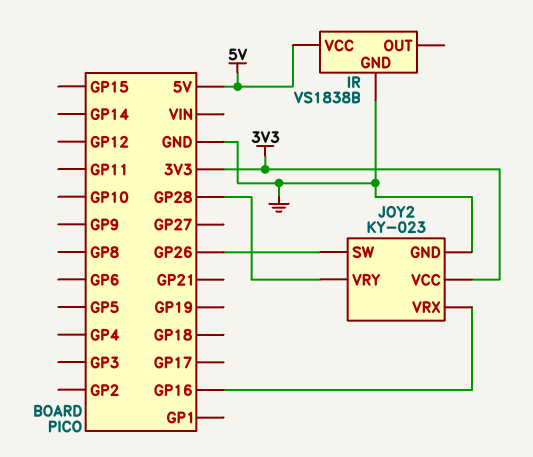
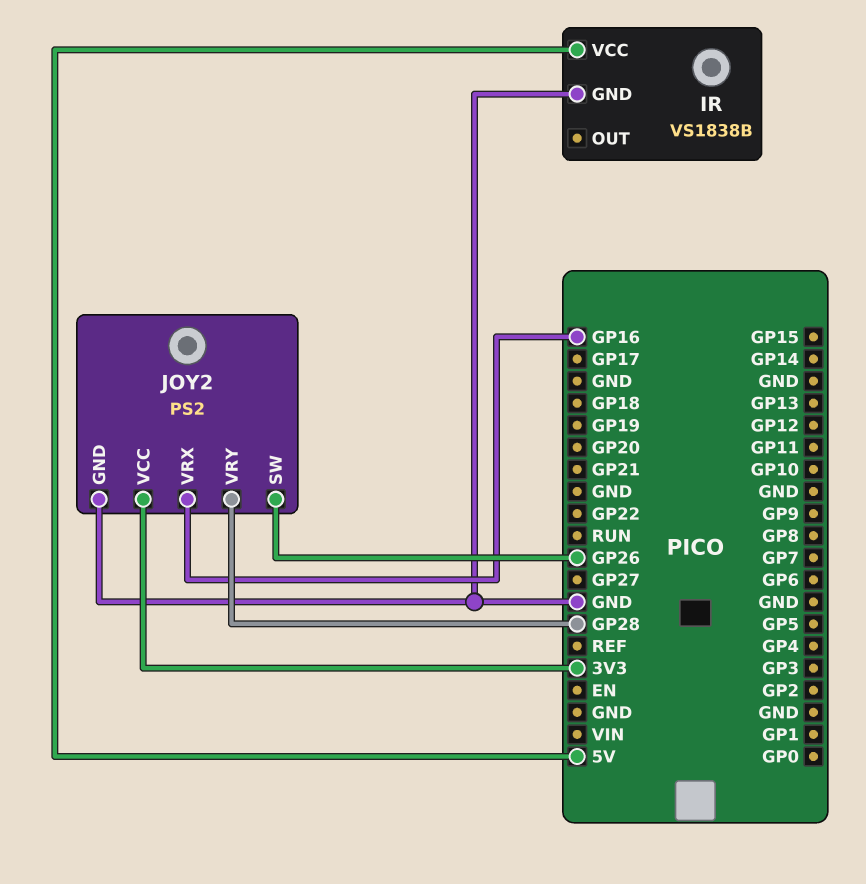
JOY2: KY-023 -> PS2

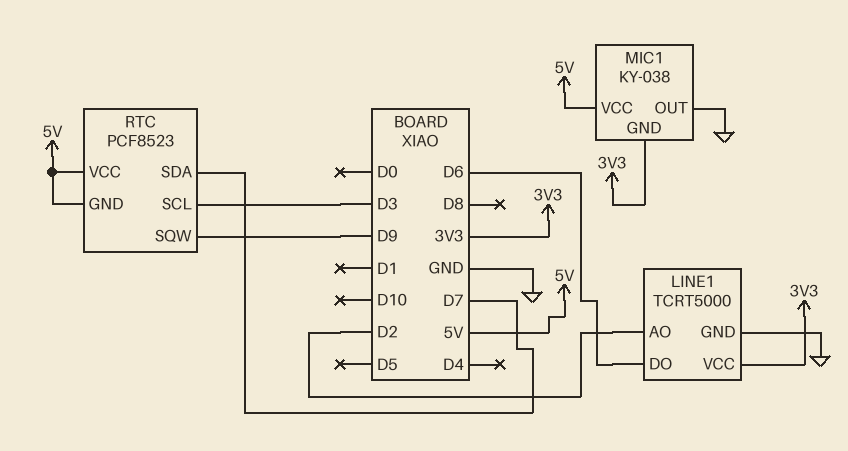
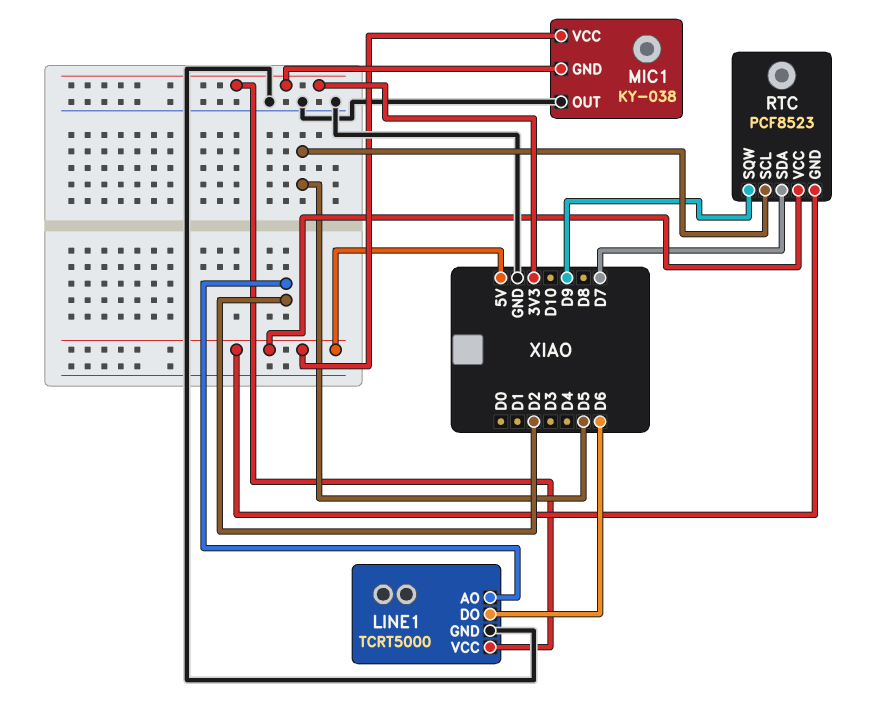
RTC pin SCL: D3 -> D5

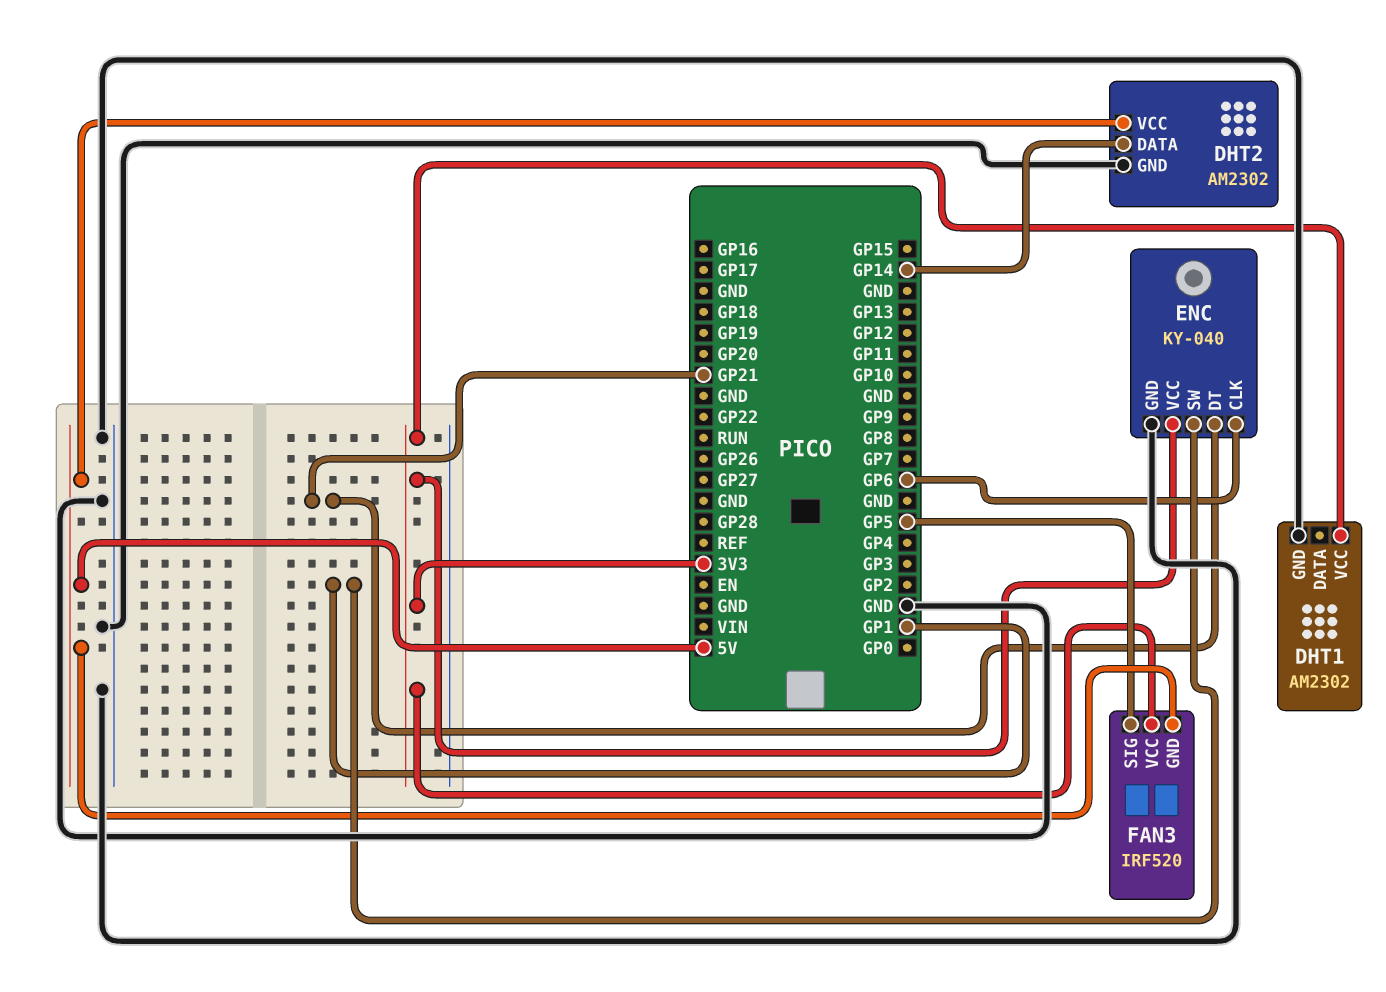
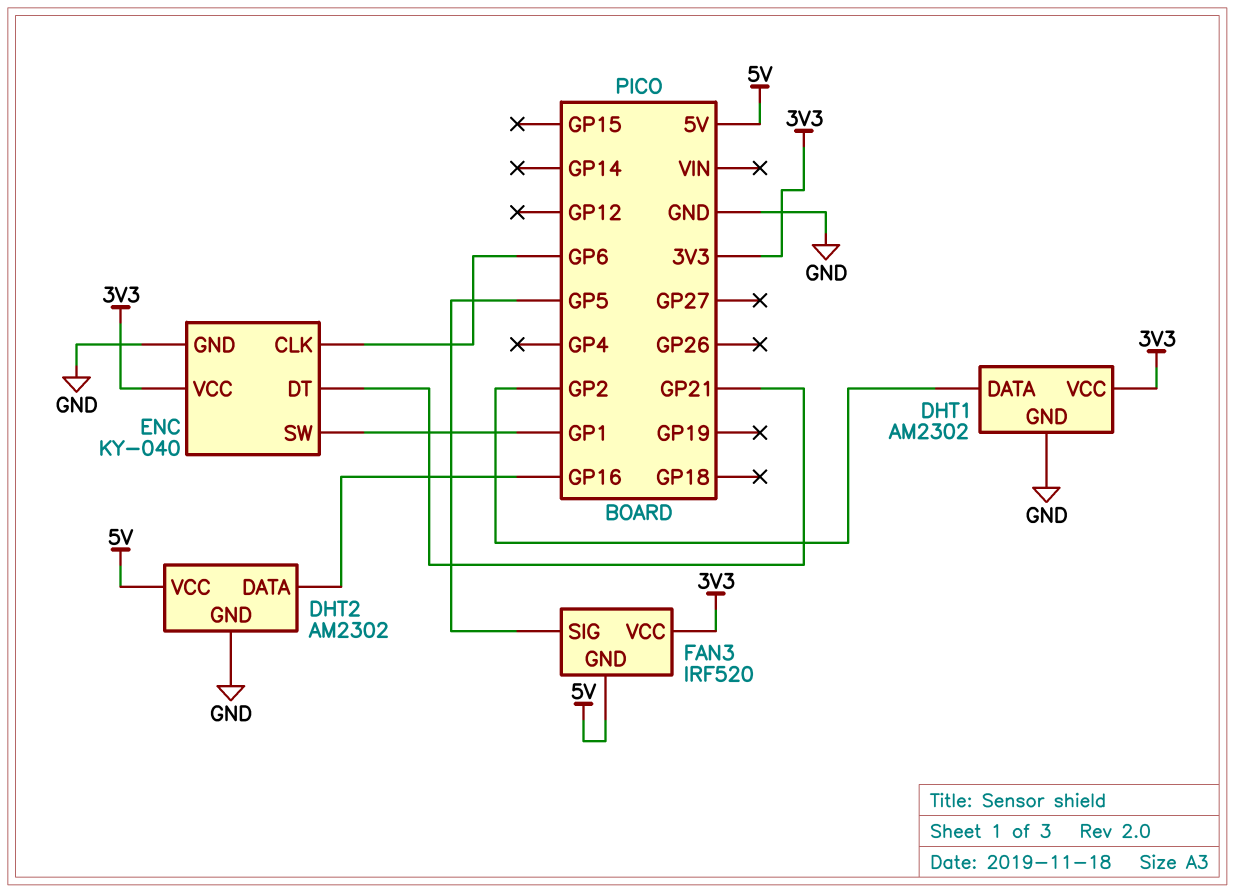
DHT1 pin DATA: none -> GP2
DHT2 pin DATA: GP14 -> GP16

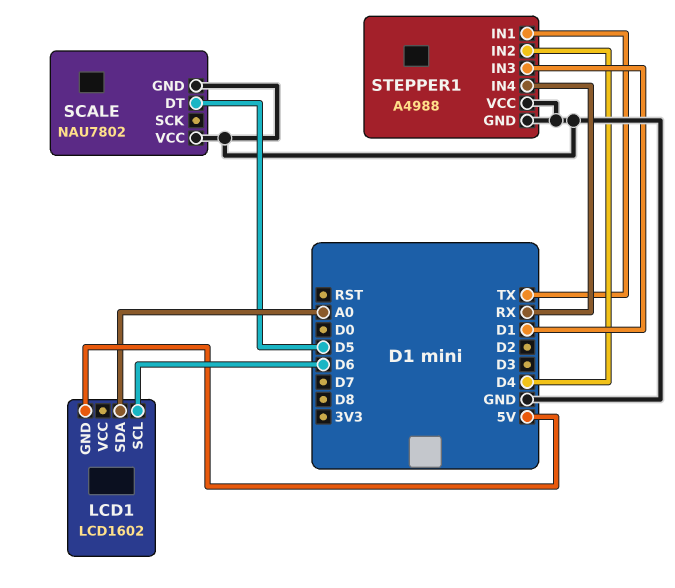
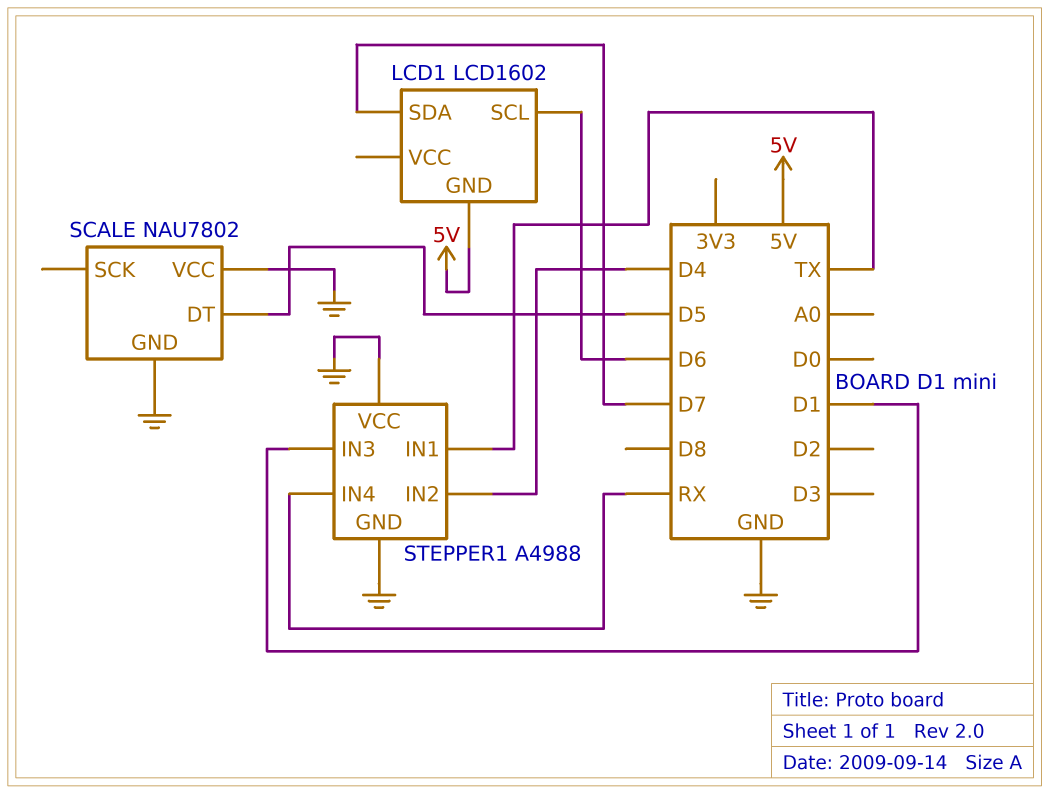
LCD1 pin SDA: A0 -> D7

WHAT THE EXERCISE ASKS:
Repeat the listing word for word, but without its pictures.

REPLY TO THE EXERCISE:
JOY2: KY-023 -> PS2

RTC pin SCL: D3 -> D5

DHT1 pin DATA: none -> GP2
DHT2 pin DATA: GP14 -> GP16

LCD1 pin SDA: A0 -> D7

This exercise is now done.